- [TASK INPUT]:
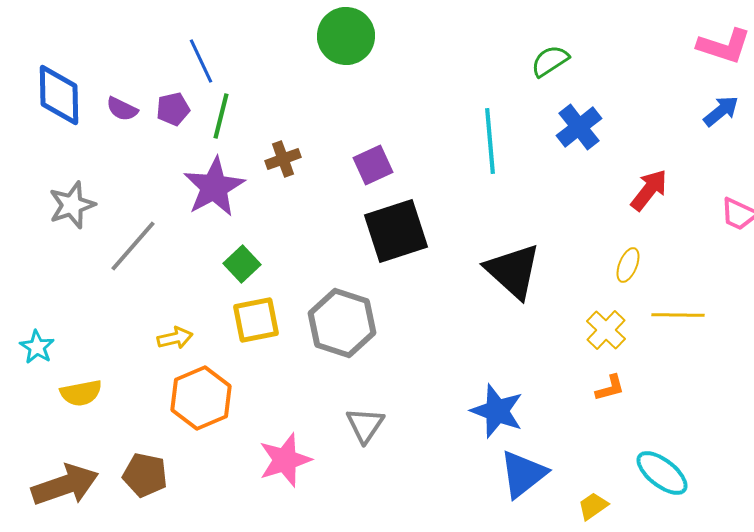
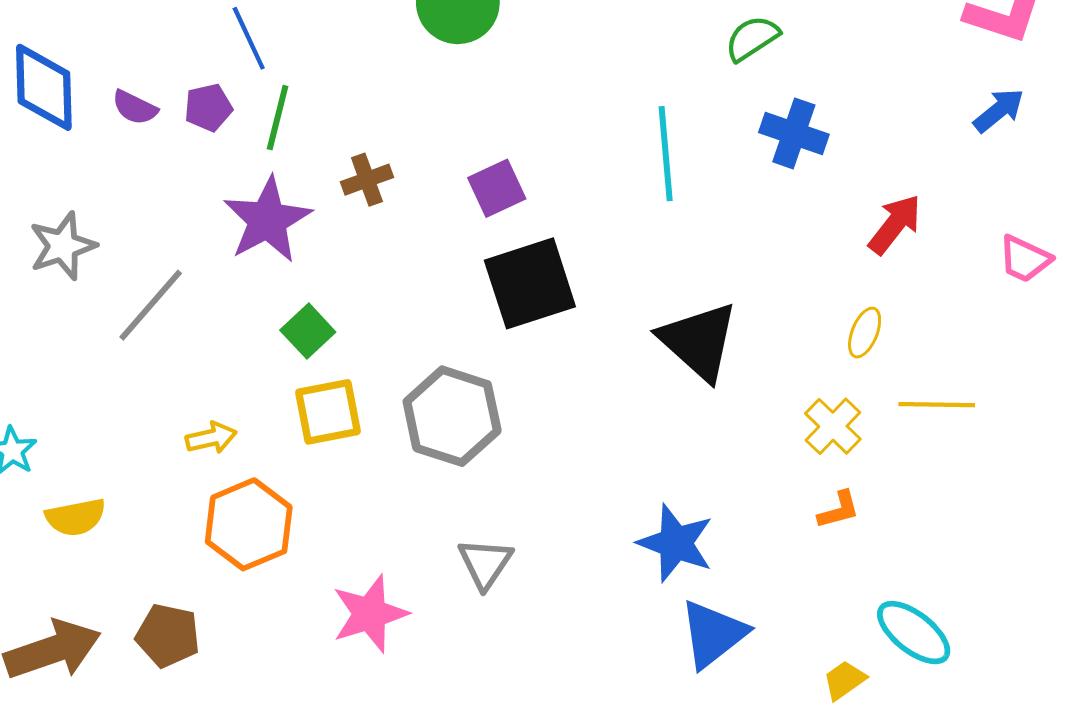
blue cross: (579, 127) -> (794, 133), turned -33
yellow trapezoid: (593, 506) -> (844, 680), moved

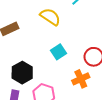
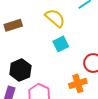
cyan square: (59, 52) -> (61, 44), moved

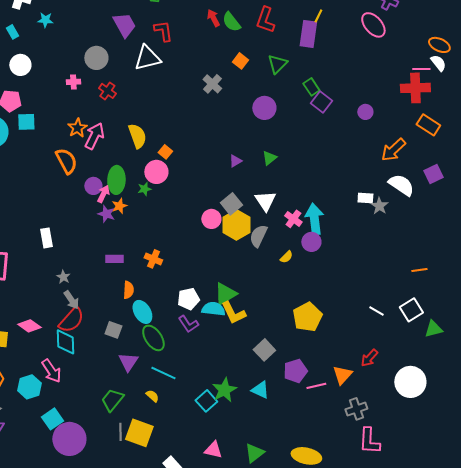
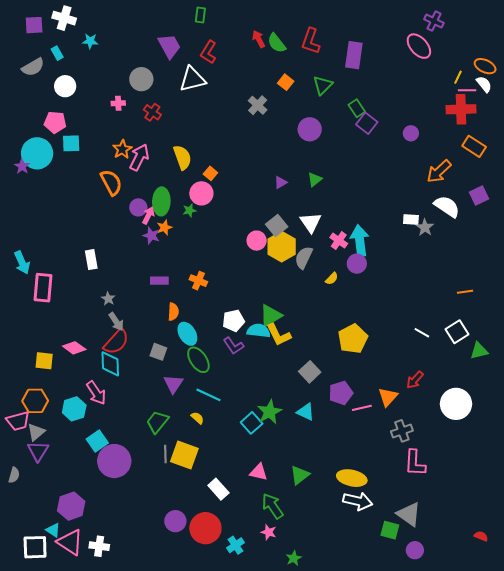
yellow line: (318, 16) -> (458, 77), moved
red L-shape: (163, 31) -> (208, 52), turned -140

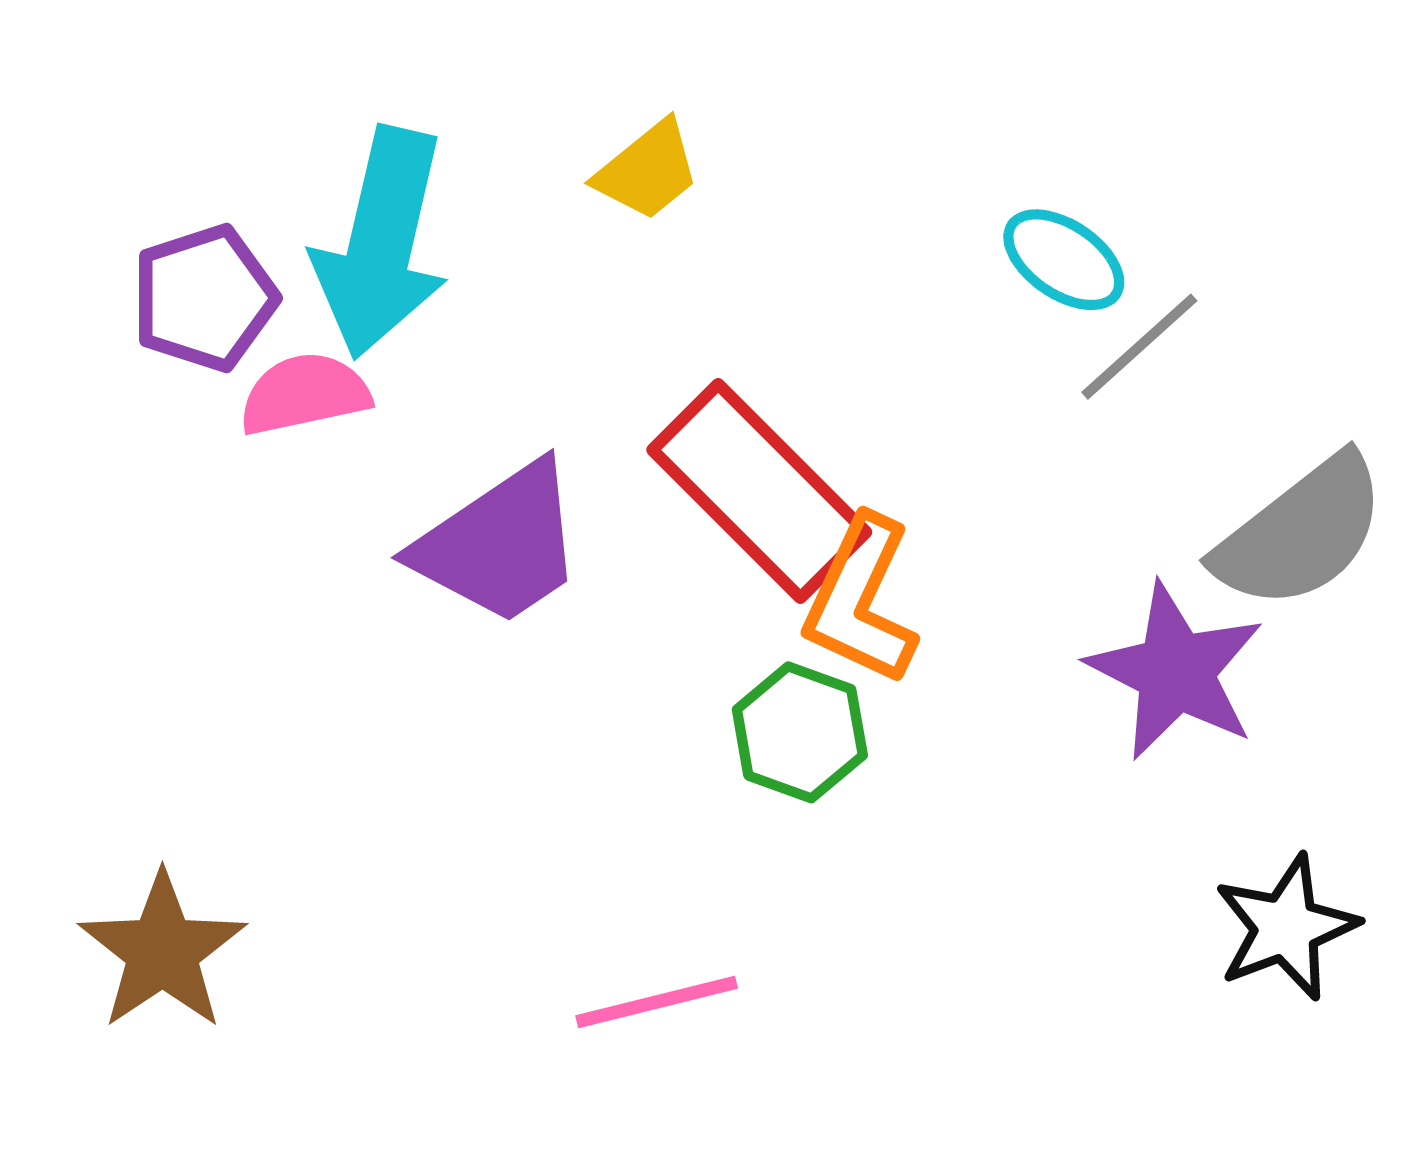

- [EXERCISE DETAILS]: Leave the pictures out and print every record exactly.

- [WRITTEN ANSWER]:
blue cross: (579, 127) -> (794, 133), turned -33
yellow trapezoid: (593, 506) -> (844, 680), moved

cyan square: (59, 52) -> (61, 44), moved

yellow line: (318, 16) -> (458, 77), moved
red L-shape: (163, 31) -> (208, 52), turned -140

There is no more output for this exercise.